● **Work to do**: Gather every line in the records below that contains the string "place" and copy each of those lines in full.

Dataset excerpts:
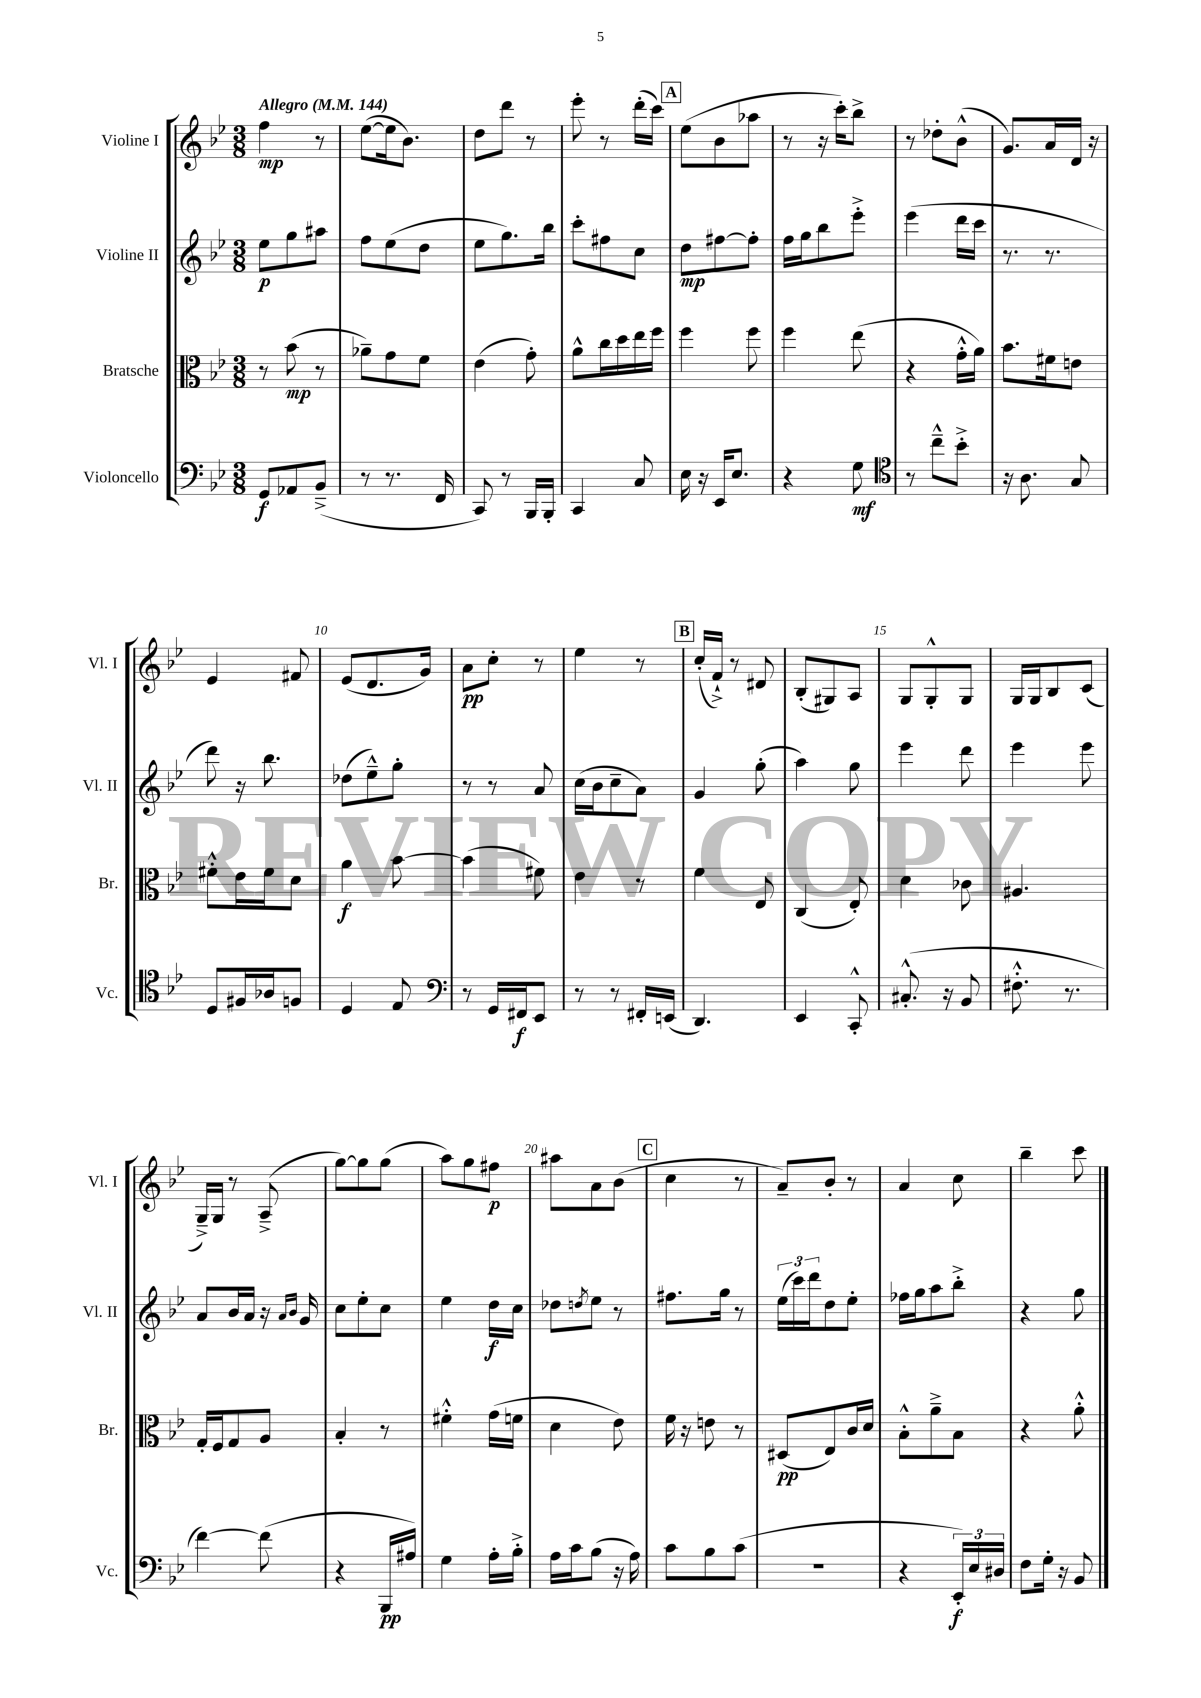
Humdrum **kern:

**kern	**dynam	**kern	**dynam	**kern	**dynam	**kern	**dynam
*part4	*part4	*part3	*part3	*part2	*part2	*part1	*part1
*staff4	*staff4	*staff3	*staff3	*staff2	*staff2	*staff1	*staff1
*I"Violoncello	*	*I"Bratsche	*	*I"Violine II	*	*I"Violine I	*
*I'Vc.	*	*I'Br.	*	*I'Vl. II	*	*I'Vl. I	*
*clefF4	*	*clefC3	*	*clefG2	*	*clefG2	*
*k[b-e-]	*	*k[b-e-]	*	*k[b-e-]	*	*k[b-e-]	*
*M3/8	*	*M3/8	*	*M3/8	*	*M3/8	*
*MM144	*	*MM144	*	*MM144	*	*MM144	*
=1	=1	=1	=1	=1	=1	=1	=1
!	!	!	!	!	!	!LO:TX:a:B:t=Allegro	!
8GG/L	f	8r	.	8ee-\L	p	4ff\	mp
8AA-X/	.	(8b-\	mp	8gg\	.	.	.
(8BB-~^/J	.	8r	.	8aa#X\J	.	8r	.
=2	=2	=2	=2	=2	=2	=2	=2
8r	.	8a-X~\L)	.	8ff\L	.	([8ee-\L	.
8.r	.	8g\	.	(8ee-\	.	16ee-\k]	.
.	.	.	.	.	.	8.b-\J)	.
.	.	8f\J	.	8dd\J	.	.	.
16FF/	.	.	.	.	.	.	.
=3	=3	=3	=3	=3	=3	=3	=3
8CC/)	.	(4e-\	.	8ee-\L	.	8dd\L	.
8r	.	.	.	8.gg\)	.	8ddd\J	.
16BBB-/LL	.	8g'\)	.	.	.	8r	.
16BBB-'/JJ	.	.	.	16bb-\Jk	.	.	.
=4	=4	=4	=4	=4	=4	=4	=4
4CC/	.	8a^^\L	.	8ccc'\L	.	8eee-'\	.
.	.	16cc\L	.	8ff#X\	.	8r	.
.	.	16dd\	.	.	.	.	.
8C/	.	16ee-\	.	8cc\J	.	(16ddd'\LL	.
.	.	16ff\JJ	.	.	.	16ccc\JJ)	.
!!LO:REH:place=s1:t=A
=5	=5	=5	=5	=5	=5	=5	=5
16E-\	.	4ff\	.	8dd\L	mp	(8ee-\L	.
16r	.	.	.	.	.	.	.
16EE-/KL	.	.	.	[8ff#X\	.	8b-\	.
8.E-/J	.	.	.	.	.	.	.
.	.	8ff\	.	8ff#'\J]	.	8aa-X\J	.
=6	=6	=6	=6	=6	=6	=6	=6
4r	.	4ff\	.	16ff\LL	.	8r	.
.	.	.	.	16gg\J	.	.	.
.	.	.	.	8bb-\	.	16r	.
.	.	.	.	.	.	16ccc'\KL)	.
8G\	mf	(8ee-\	.	8eee-'^\J	.	8bb-^\J	.
=7	=7	=7	=7	=7	=7	=7	=7
*clefC4	*	*	*	*	*	*	*
8r	.	4r	.	(4eee-\	.	8r	.
8cc~^^\L	.	.	.	.	.	8dd-X'\L	.
8b-'^\J	.	16g'^^\LL	.	16ddd\LL	.	(8b-^^\J	.
.	.	16a\JJ)	.	16ccc\JJ	.	.	.
=8	=8	=8	=8	=8	=8	=8	=8
16r	.	8.b-\L	.	8.r	.	8.g/L)	.
8.A\	.	.	.	.	.	.	.
.	.	16f#X\k	.	8.r	.	16a/L	.
8G/	.	8en\J	.	.	.	16d/JJ	.
.	.	.	.	.	.	16r	.
!!LO:LB:g=z
=9	=9	=9	=9	=9	=9	=9	=9
8D/L	.	8f#X'^^\L	.	8ddd\)	.	4e-/	.
16F#X/L	.	16e-\L	.	16r	.	.	.
16A-X/J	.	16f#\J	.	8.bb-\	.	.	.
8Fn/J	.	8d\J	.	.	.	8f#X/	.
=10	=10	=10	=10	=10	=10	=10	=10
4D/	.	4a\	f	(8dd-X\L	.	(8e-/L	.
.	.	.	.	8ee-~^^\)	.	8.d/	.
8E-/	.	[8b-\	.	8gg'\J	.	.	.
.	.	.	.	.	.	16g/Jk)	.
=11	=11	=11	=11	=11	=11	=11	=11
*clefF4	*	*	*	*	*	*	*
8r	.	(4b-\]	.	8r	.	8a\L	pp
16GG/LL	.	.	.	8r	.	8cc'\J	.
16FF#X/J	f	.	.	.	.	.	.
8EE-/J	.	8f#X\)	.	8a/	.	8r	.
=12	=12	=12	=12	=12	=12	=12	=12
8r	.	4e-\	.	(16cc\LL	.	4ee-\	.
.	.	.	.	16b-\J	.	.	.
8r	.	.	.	8cc~\	.	.	.
16FF#X'/LL	.	8r	.	8a\J)	.	8r	.
(16EEn/JJ	.	.	.	.	.	.	.
!!LO:REH:place=s1:t=B
=13	=13	=13	=13	=13	=13	=13	=13
4.DD/)	.	4f\	.	4g/	.	(16cc'/LL	.
.	.	.	.	.	.	16f`^/JJ)	.
.	.	.	.	.	.	8r	.
.	.	8E-/	.	(8gg'\	.	8d#X/	.
=14	=14	=14	=14	=14	=14	=14	=14
4EE-/	.	(4C/	.	4aa\)	.	(8B-'/L	.
.	.	.	.	.	.	8G#X/)	.
8CC'^^/	.	8E-'/)	.	8gg\	.	8A/J	.
=15	=15	=15	=15	=15	=15	=15	=15
(8.C#X'^^/	.	4d\	.	4eee-\	.	8G/L	.
.	.	.	.	.	.	8G'^^/	.
16r	.	.	.	.	.	.	.
8BB-/	.	8c-X\	.	8ddd\	.	8G/J	.
=16	=16	=16	=16	=16	=16	=16	=16
8.F#X'^^\	.	4.A#X/	.	4eee-\	.	16G/LL	.
.	.	.	.	.	.	16G/J	.
.	.	.	.	.	.	8B-/	.
8.r	.	.	.	.	.	.	.
.	.	.	.	8eee-\	.	(8c/J	.
!!LO:LB:g=z
=17	=17	=17	=17	=17	=17	=17	=17
[4f\)	.	16G'/LL	.	8a/L	.	16G~^/LL)	.
.	.	16F/J	.	.	.	16G/JJ	.
.	.	8G/	.	16b-/L	.	8r	.
.	.	.	.	16a/JJ	.	.	.
(8f\]	.	8A/J	.	16r	.	(8A~^/	.
.	.	.	.	16qqa/LL	.	.	.
.	.	.	.	16qqb-/JJ	.	.	.
.	.	.	.	16g/	.	.	.
=18	=18	=18	=18	=18	=18	=18	=18
4r	.	4B-'/	.	8cc\L	.	[8gg\L)	.
.	.	.	.	8ee-'\	.	8gg\]	.
16BBB-/LL	pp	8r	.	8cc\J	.	(8gg\J	.
16A#X/JJ)	.	.	.	.	.	.	.
=19	=19	=19	=19	=19	=19	=19	=19
4G\	.	4f#X'^^\	.	4ee-\	.	8aa\L)	.
.	.	.	.	.	.	8gg\	.
16A'\LL	.	(16g\LL	.	16dd\LL	f	8ff#X\J	p
16B-'^\JJ	.	16fn\JJ	.	16cc\JJ	.	.	.
=20	=20	=20	=20	=20	=20	=20	=20
16A\LL	.	4d\	.	8dd-X\L	.	8aa#X\L	.
16c\J	.	.	.	.	.	.	.
.	.	.	.	8qddn/	.	.	.
(8B-\J	.	.	.	8ee-\J	.	8a\	.
16r	.	8e-\)	.	8r	.	(8b-\J	.
16A\)	.	.	.	.	.	.	.
!!LO:REH:place=s1:t=C
=21	=21	=21	=21	=21	=21	=21	=21
8c\L	.	16f\	.	8.ff#X\L	.	4cc\	.
.	.	16r	.	.	.	.	.
8B-\	.	8en\	.	.	.	.	.
.	.	.	.	16gg\Jk	.	.	.
(8c\J	.	8r	.	8r	.	8r	.
=22	=22	=22	=22	=22	=22	=22	=22
4.r	.	(8D#X/L	pp	(24ee-\LL	.	8a~/L)	.
.	.	.	.	24ccc\)	.	.	.
.	.	.	.	24ddd\J	.	.	.
.	.	8E-/)	.	8dd\	.	8b-'/J	.
.	.	16c/L	.	8ee-'\J	.	8r	.
.	.	16d/JJ	.	.	.	.	.
=23	=23	=23	=23	=23	=23	=23	=23
4r	.	8B-'^^\L	.	16ff-X\LL	.	4a/	.
.	.	.	.	16gg\J	.	.	.
.	.	8a~^\	.	8aa\	.	.	.
24EE-'/LL)	f	8B-\J	.	8bb-'^\J	.	8cc\	.
24E-/	.	.	.	.	.	.	.
24D#X/JJ	.	.	.	.	.	.	.
=24	=24	=24	=24	=24	=24	=24	=24
8F\L	.	4r	.	4r	.	4bb-~\	.
16G'\Jk	.	.	.	.	.	.	.
16r	.	.	.	.	.	.	.
8BB-/	.	8a'^^\	.	8gg\	.	8ccc\	.
==	==	==	==	==	==	==	==
*-	*-	*-	*-	*-	*-	*-	*-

● **Written response**:
!!LO:REH:place=s1:t=A
!!LO:REH:place=s1:t=B
!!LO:REH:place=s1:t=C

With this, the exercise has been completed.